*** Opening of Data records ***

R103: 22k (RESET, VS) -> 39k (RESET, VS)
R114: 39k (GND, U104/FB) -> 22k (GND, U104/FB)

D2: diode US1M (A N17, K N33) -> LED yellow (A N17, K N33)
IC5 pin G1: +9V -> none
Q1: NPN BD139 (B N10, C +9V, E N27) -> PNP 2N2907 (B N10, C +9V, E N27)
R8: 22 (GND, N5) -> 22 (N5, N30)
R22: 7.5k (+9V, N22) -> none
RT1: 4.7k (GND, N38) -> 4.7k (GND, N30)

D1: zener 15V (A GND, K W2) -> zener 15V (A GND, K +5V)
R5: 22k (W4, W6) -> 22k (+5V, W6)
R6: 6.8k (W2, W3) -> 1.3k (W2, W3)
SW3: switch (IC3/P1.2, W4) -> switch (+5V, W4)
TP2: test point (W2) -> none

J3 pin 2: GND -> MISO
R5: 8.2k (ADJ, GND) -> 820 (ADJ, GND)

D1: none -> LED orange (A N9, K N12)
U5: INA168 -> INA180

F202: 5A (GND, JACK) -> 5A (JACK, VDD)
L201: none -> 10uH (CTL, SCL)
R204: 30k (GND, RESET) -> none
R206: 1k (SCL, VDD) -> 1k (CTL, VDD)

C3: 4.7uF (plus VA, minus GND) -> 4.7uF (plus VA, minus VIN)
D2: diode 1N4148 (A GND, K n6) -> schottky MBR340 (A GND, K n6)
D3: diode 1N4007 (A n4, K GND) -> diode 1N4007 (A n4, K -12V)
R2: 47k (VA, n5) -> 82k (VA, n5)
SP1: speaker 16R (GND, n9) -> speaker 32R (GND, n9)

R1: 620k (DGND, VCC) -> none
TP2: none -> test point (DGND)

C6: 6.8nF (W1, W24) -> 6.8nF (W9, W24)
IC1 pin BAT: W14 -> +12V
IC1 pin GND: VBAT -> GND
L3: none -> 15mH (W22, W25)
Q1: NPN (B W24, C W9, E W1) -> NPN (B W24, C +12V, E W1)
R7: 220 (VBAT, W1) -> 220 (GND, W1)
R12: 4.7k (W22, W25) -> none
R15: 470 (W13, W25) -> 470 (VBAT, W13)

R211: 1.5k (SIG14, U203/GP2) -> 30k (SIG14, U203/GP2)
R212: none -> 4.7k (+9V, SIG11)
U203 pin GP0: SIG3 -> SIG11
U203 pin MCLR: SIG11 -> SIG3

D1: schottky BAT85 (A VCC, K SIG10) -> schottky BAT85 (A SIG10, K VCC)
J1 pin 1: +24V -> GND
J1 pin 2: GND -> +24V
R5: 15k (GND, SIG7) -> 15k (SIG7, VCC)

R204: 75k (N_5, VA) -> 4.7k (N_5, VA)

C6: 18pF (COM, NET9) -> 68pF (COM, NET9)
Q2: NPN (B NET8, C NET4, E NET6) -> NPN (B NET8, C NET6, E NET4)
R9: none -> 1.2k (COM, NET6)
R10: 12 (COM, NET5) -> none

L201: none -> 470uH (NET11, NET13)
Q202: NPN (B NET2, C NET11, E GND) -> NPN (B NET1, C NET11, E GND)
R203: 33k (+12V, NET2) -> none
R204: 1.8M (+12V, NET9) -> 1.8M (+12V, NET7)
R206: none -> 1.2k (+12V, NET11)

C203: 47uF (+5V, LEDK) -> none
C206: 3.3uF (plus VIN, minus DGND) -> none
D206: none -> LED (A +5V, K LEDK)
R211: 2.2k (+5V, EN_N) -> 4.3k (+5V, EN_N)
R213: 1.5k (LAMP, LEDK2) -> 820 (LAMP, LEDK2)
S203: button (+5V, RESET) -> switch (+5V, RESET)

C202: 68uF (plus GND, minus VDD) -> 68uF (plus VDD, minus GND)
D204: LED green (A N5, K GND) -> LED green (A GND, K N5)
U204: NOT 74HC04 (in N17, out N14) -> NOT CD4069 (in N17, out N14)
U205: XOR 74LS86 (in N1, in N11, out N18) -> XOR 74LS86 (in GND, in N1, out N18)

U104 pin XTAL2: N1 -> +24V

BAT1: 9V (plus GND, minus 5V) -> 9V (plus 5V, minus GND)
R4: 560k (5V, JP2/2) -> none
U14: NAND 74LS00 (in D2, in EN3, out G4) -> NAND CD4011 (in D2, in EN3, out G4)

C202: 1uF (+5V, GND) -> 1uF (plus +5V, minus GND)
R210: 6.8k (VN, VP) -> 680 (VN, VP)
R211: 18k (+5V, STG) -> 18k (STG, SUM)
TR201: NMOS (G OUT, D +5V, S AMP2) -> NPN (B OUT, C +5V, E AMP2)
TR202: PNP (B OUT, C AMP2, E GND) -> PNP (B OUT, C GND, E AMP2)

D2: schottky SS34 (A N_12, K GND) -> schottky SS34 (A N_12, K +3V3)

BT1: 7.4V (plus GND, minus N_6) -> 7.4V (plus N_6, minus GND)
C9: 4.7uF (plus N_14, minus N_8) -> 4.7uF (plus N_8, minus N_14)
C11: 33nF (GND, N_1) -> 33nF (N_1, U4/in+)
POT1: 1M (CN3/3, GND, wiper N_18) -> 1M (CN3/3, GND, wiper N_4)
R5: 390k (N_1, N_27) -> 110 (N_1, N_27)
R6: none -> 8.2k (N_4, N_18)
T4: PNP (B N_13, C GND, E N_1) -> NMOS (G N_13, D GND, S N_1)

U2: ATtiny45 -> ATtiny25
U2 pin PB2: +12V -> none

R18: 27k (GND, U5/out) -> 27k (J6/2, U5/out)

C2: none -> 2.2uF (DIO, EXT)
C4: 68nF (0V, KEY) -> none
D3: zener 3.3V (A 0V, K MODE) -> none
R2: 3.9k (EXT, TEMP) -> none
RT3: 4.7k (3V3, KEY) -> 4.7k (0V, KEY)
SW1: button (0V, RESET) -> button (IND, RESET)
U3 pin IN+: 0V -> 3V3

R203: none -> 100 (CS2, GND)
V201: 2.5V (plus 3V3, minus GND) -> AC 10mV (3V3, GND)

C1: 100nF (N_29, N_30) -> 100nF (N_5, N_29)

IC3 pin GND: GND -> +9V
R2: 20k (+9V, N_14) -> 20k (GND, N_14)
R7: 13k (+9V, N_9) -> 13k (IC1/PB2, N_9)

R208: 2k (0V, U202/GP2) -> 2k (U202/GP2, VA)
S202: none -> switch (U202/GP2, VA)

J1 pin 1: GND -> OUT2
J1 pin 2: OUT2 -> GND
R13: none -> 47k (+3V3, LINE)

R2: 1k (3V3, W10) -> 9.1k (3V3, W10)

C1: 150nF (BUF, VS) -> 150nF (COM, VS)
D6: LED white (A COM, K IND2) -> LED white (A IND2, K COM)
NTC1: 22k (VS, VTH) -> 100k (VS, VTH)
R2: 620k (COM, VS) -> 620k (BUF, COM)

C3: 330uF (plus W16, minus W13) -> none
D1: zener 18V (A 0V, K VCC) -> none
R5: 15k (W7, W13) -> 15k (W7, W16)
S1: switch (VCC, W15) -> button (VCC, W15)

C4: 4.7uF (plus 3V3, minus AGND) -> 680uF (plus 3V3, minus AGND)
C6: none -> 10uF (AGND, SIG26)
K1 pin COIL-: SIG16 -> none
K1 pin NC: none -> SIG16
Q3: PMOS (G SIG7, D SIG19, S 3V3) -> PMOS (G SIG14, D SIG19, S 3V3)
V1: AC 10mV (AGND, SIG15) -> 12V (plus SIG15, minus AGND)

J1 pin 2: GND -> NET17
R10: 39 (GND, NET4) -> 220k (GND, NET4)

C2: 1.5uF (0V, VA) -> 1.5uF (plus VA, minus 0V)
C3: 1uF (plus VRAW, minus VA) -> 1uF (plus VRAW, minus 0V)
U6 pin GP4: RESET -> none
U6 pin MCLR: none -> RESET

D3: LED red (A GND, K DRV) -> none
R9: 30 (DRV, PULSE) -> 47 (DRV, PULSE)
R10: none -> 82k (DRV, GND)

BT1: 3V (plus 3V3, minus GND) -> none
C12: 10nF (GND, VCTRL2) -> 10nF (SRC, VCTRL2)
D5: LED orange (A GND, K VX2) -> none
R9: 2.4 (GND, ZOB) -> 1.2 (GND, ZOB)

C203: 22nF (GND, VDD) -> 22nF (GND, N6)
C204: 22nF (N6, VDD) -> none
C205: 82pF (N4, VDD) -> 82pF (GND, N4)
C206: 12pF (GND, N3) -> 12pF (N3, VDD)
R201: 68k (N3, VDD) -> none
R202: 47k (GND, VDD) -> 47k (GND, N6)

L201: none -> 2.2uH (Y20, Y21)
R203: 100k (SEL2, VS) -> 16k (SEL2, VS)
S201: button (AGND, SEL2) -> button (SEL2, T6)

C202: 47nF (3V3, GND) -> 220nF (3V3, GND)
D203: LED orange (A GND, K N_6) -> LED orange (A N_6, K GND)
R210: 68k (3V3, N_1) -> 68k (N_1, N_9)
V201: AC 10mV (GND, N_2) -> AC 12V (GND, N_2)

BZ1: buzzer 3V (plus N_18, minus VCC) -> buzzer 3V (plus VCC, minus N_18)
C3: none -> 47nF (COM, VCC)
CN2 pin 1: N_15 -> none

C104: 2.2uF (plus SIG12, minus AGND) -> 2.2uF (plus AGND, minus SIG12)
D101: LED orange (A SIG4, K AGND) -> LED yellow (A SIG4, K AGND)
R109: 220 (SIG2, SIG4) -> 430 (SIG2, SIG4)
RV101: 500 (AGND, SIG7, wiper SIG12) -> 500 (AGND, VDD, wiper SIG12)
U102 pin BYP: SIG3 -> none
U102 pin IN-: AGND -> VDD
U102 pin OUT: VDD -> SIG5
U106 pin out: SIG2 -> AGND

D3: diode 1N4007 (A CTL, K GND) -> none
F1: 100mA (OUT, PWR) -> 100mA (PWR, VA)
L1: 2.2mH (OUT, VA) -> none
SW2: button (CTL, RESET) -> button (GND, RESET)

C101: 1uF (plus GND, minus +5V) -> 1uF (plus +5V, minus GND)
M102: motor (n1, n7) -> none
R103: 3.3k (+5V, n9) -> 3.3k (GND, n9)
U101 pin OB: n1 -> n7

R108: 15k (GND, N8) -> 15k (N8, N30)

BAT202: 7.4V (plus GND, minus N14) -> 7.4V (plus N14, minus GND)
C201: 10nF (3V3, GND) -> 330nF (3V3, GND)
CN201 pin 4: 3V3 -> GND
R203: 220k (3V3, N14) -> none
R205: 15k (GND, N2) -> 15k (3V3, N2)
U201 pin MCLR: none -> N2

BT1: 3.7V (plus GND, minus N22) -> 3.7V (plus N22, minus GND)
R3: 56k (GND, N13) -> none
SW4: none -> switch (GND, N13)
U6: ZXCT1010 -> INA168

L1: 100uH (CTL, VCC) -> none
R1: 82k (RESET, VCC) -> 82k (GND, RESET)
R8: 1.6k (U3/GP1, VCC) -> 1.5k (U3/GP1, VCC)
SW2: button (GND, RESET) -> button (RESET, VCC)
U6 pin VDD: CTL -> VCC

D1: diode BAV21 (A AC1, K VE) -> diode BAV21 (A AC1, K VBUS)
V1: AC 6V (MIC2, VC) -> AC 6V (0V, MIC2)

*** Close of Data records ***

■ **What needs to be done**
The lines running from the start of the data through the one that contains "U203 pin MCLR: SIG11 -> SIG3" should be reproduced exactly, and only those.

■ **Result for this exercise**
R103: 22k (RESET, VS) -> 39k (RESET, VS)
R114: 39k (GND, U104/FB) -> 22k (GND, U104/FB)

D2: diode US1M (A N17, K N33) -> LED yellow (A N17, K N33)
IC5 pin G1: +9V -> none
Q1: NPN BD139 (B N10, C +9V, E N27) -> PNP 2N2907 (B N10, C +9V, E N27)
R8: 22 (GND, N5) -> 22 (N5, N30)
R22: 7.5k (+9V, N22) -> none
RT1: 4.7k (GND, N38) -> 4.7k (GND, N30)

D1: zener 15V (A GND, K W2) -> zener 15V (A GND, K +5V)
R5: 22k (W4, W6) -> 22k (+5V, W6)
R6: 6.8k (W2, W3) -> 1.3k (W2, W3)
SW3: switch (IC3/P1.2, W4) -> switch (+5V, W4)
TP2: test point (W2) -> none

J3 pin 2: GND -> MISO
R5: 8.2k (ADJ, GND) -> 820 (ADJ, GND)

D1: none -> LED orange (A N9, K N12)
U5: INA168 -> INA180

F202: 5A (GND, JACK) -> 5A (JACK, VDD)
L201: none -> 10uH (CTL, SCL)
R204: 30k (GND, RESET) -> none
R206: 1k (SCL, VDD) -> 1k (CTL, VDD)

C3: 4.7uF (plus VA, minus GND) -> 4.7uF (plus VA, minus VIN)
D2: diode 1N4148 (A GND, K n6) -> schottky MBR340 (A GND, K n6)
D3: diode 1N4007 (A n4, K GND) -> diode 1N4007 (A n4, K -12V)
R2: 47k (VA, n5) -> 82k (VA, n5)
SP1: speaker 16R (GND, n9) -> speaker 32R (GND, n9)

R1: 620k (DGND, VCC) -> none
TP2: none -> test point (DGND)

C6: 6.8nF (W1, W24) -> 6.8nF (W9, W24)
IC1 pin BAT: W14 -> +12V
IC1 pin GND: VBAT -> GND
L3: none -> 15mH (W22, W25)
Q1: NPN (B W24, C W9, E W1) -> NPN (B W24, C +12V, E W1)
R7: 220 (VBAT, W1) -> 220 (GND, W1)
R12: 4.7k (W22, W25) -> none
R15: 470 (W13, W25) -> 470 (VBAT, W13)

R211: 1.5k (SIG14, U203/GP2) -> 30k (SIG14, U203/GP2)
R212: none -> 4.7k (+9V, SIG11)
U203 pin GP0: SIG3 -> SIG11
U203 pin MCLR: SIG11 -> SIG3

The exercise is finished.